TASK REQUIREMENTS:
The answer must be a bare number: the count of lines below that contain "none".
%%
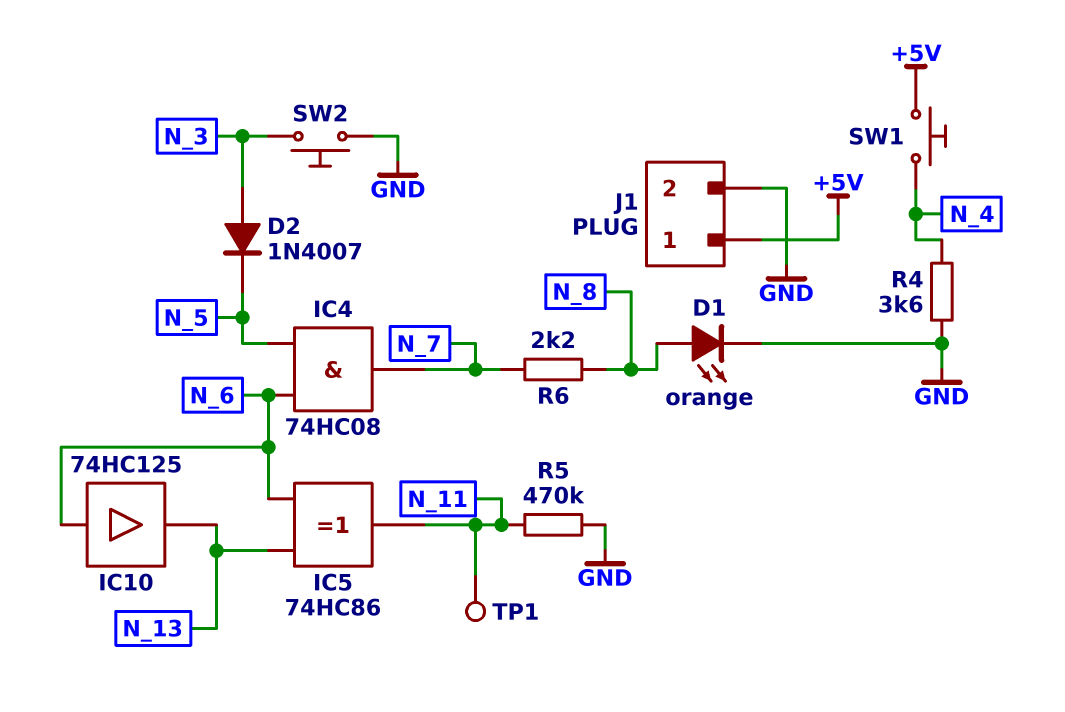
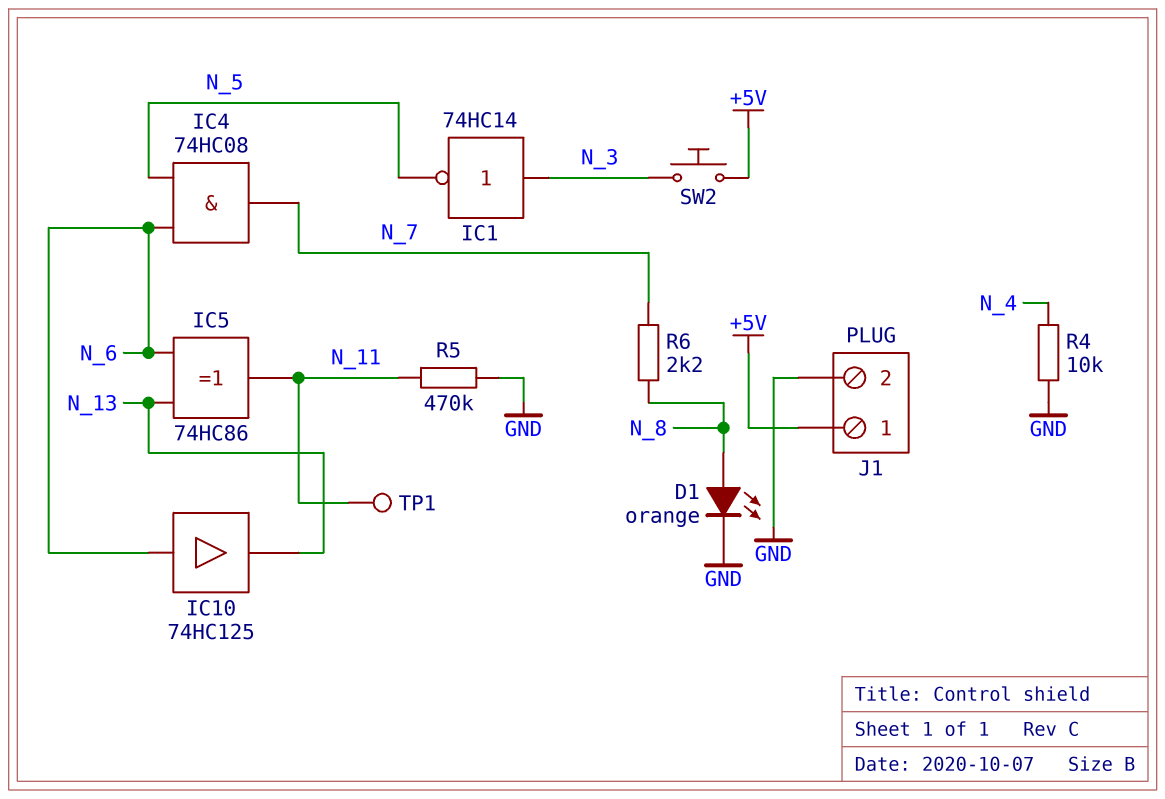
D2: diode 1N4007 (A N_3, K N_5) -> none
IC1: none -> NOT 74HC14 (in N_3, out N_5)
R4: 3.6k (GND, N_4) -> 10k (GND, N_4)
SW1: button (+5V, N_4) -> none
SW2: button (GND, N_3) -> button (+5V, N_3)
%%
SOLUTION FOR THIS TASK:
3